§ SUPPLIED DATA
○ ○ ○

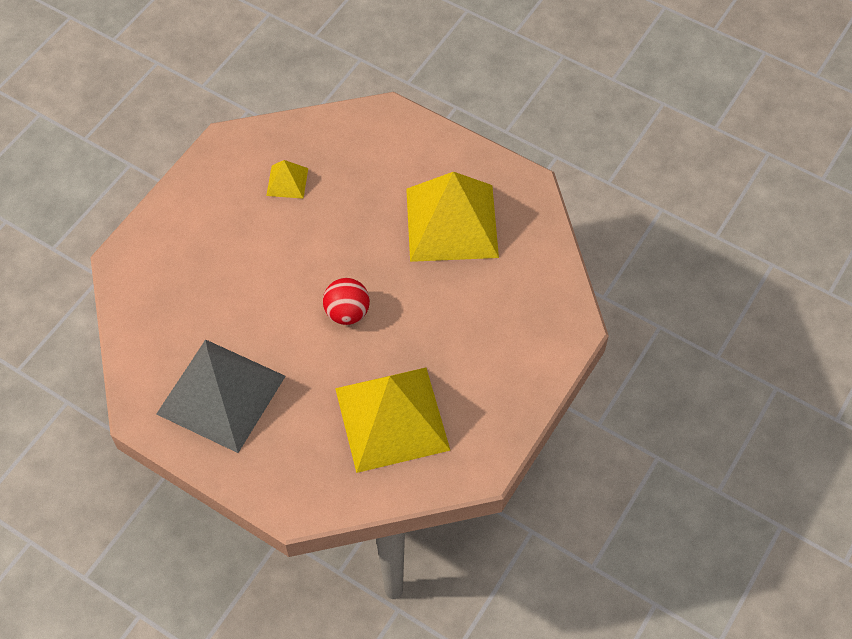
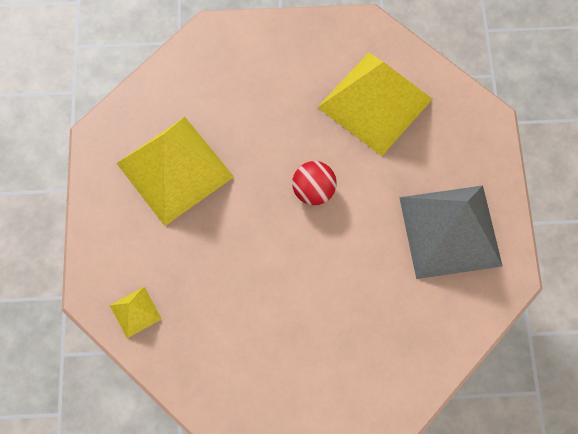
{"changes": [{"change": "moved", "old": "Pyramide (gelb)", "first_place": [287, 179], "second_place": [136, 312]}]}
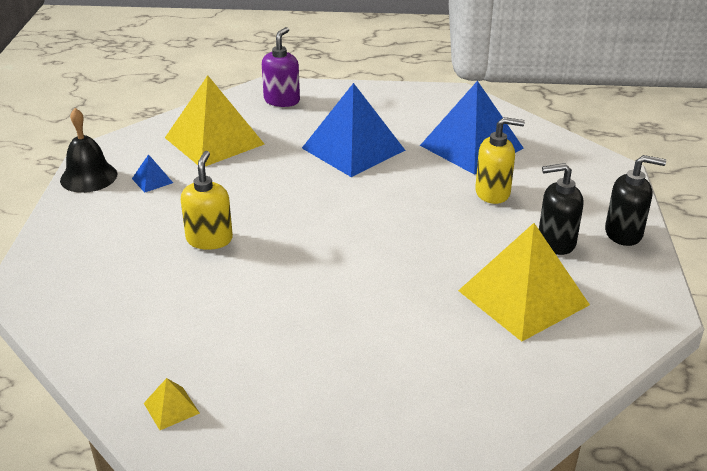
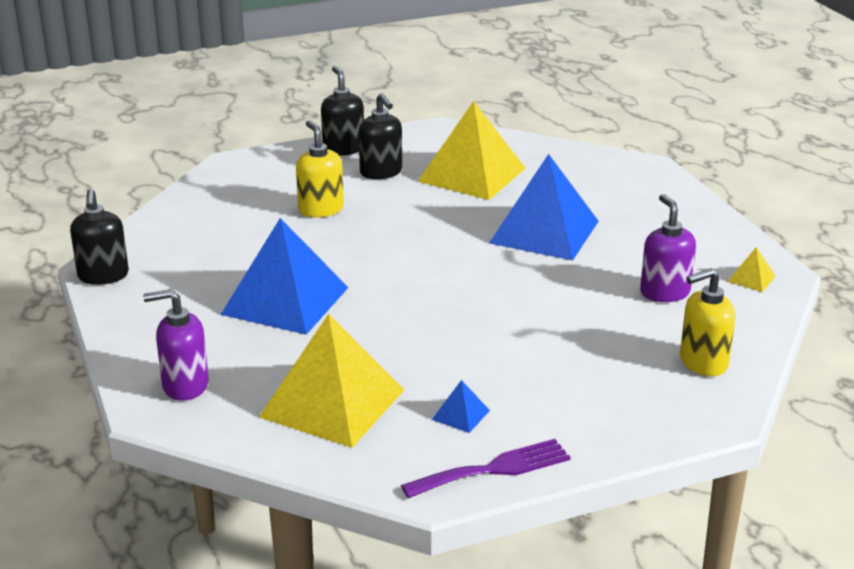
{"changes": [{"change": "added", "new": "Seifenspender (schwarz)", "second_place": [99, 237]}, {"change": "added", "new": "Seifenspender (lila)", "second_place": [668, 248]}, {"change": "moved", "old": "Seifenspender (gelb)", "first_place": [207, 200], "second_place": [707, 322]}, {"change": "moved", "old": "Pyramide (blau)", "first_place": [472, 128], "second_place": [544, 207]}, {"change": "replaced", "old": "Glocke (schwarz)", "new": "Gabel (lila)", "first_place": [88, 150], "second_place": [486, 468]}]}
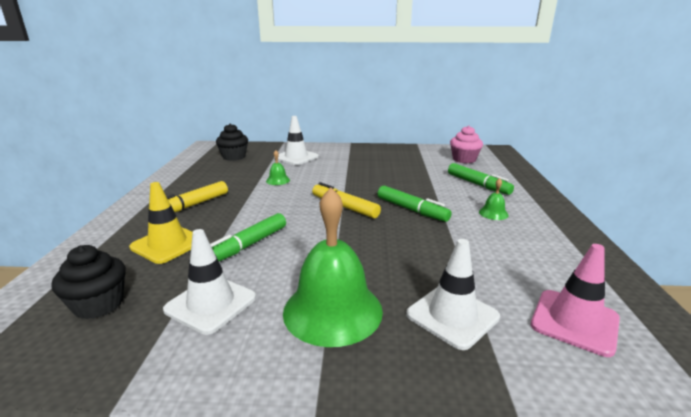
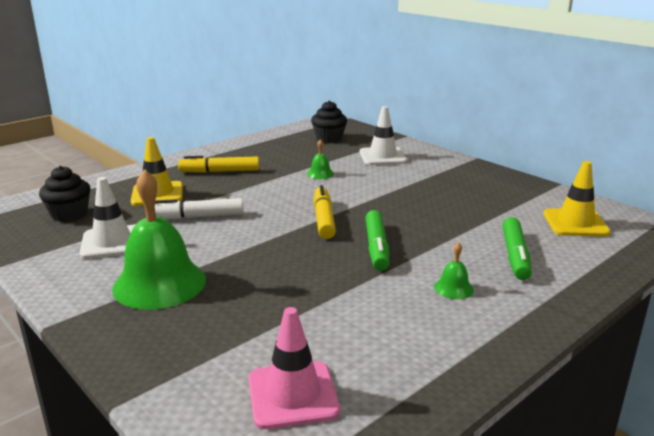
{"changes": [{"change": "removed", "old": "Leitkegel (weiß)", "first_place": [453, 294]}, {"change": "replaced", "old": "Muffin (rosa)", "new": "Leitkegel (gelb)", "first_place": [466, 144], "second_place": [577, 198]}, {"change": "recoloured", "old": "Filzstift (grün)", "new": "Filzstift (weiß)", "first_place": [248, 237], "second_place": [199, 208]}]}
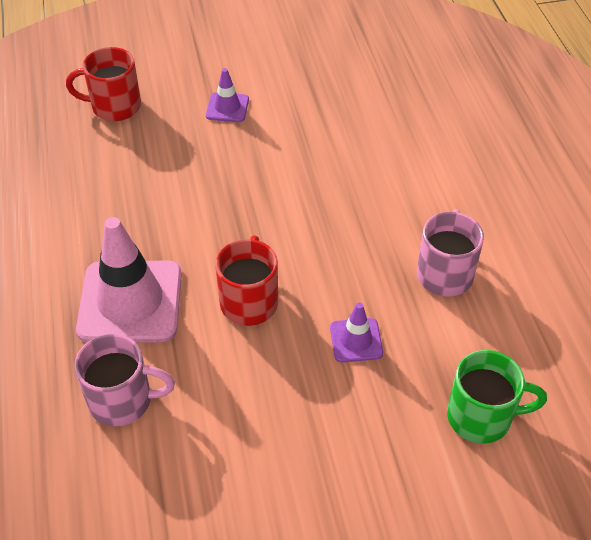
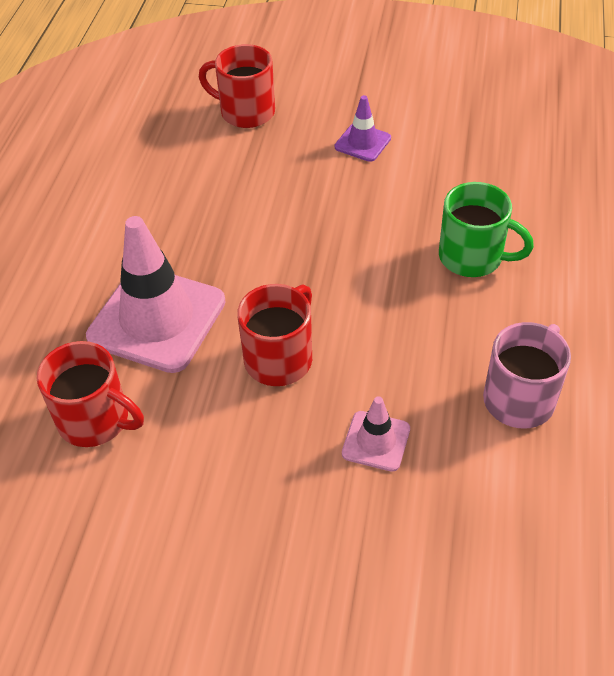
{"changes": [{"change": "moved", "old": "Tasse (grün)", "first_place": [497, 397], "second_place": [486, 229]}, {"change": "recoloured", "old": "Tasse (rosa)", "new": "Tasse (rot)", "first_place": [124, 380], "second_place": [90, 394]}, {"change": "recoloured", "old": "Leitkegel (lila)", "new": "Leitkegel (rosa)", "first_place": [356, 332], "second_place": [376, 434]}]}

○ ○ ○

§ WHAT THE TASK ASKS
Every line of the data above should be quoted exactly. Omit the pictures.

§ TASK RESULT
{"changes": [{"change": "moved", "old": "Pyramide (gelb)", "first_place": [287, 179], "second_place": [136, 312]}]}
{"changes": [{"change": "added", "new": "Seifenspender (schwarz)", "second_place": [99, 237]}, {"change": "added", "new": "Seifenspender (lila)", "second_place": [668, 248]}, {"change": "moved", "old": "Seifenspender (gelb)", "first_place": [207, 200], "second_place": [707, 322]}, {"change": "moved", "old": "Pyramide (blau)", "first_place": [472, 128], "second_place": [544, 207]}, {"change": "replaced", "old": "Glocke (schwarz)", "new": "Gabel (lila)", "first_place": [88, 150], "second_place": [486, 468]}]}
{"changes": [{"change": "removed", "old": "Leitkegel (weiß)", "first_place": [453, 294]}, {"change": "replaced", "old": "Muffin (rosa)", "new": "Leitkegel (gelb)", "first_place": [466, 144], "second_place": [577, 198]}, {"change": "recoloured", "old": "Filzstift (grün)", "new": "Filzstift (weiß)", "first_place": [248, 237], "second_place": [199, 208]}]}
{"changes": [{"change": "moved", "old": "Tasse (grün)", "first_place": [497, 397], "second_place": [486, 229]}, {"change": "recoloured", "old": "Tasse (rosa)", "new": "Tasse (rot)", "first_place": [124, 380], "second_place": [90, 394]}, {"change": "recoloured", "old": "Leitkegel (lila)", "new": "Leitkegel (rosa)", "first_place": [356, 332], "second_place": [376, 434]}]}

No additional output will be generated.